Saved data entries

_____

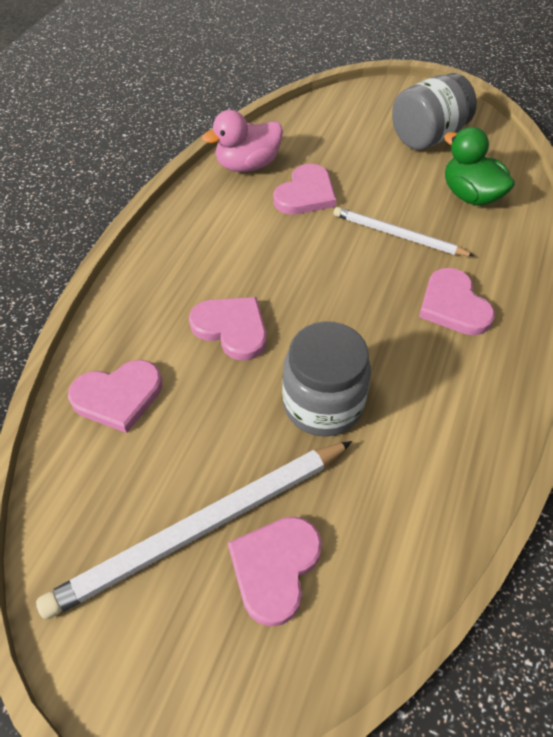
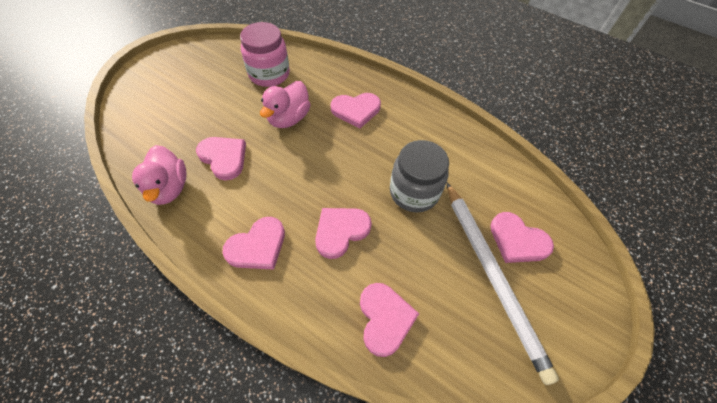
camera: 80 degrees left, 5 degrees up
white pencil [334,207,474,256] -> pink duck [260,81,311,128]
grey jar [392,73,477,150] -> none
green duck [444,127,515,206] -> pink jar [240,22,290,87]
none -> pink heart [222,217,285,270]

_____

Set down every entry exactly as it appears, but skip the pictures.

camera: 80 degrees left, 5 degrees up
white pencil [334,207,474,256] -> pink duck [260,81,311,128]
grey jar [392,73,477,150] -> none
green duck [444,127,515,206] -> pink jar [240,22,290,87]
none -> pink heart [222,217,285,270]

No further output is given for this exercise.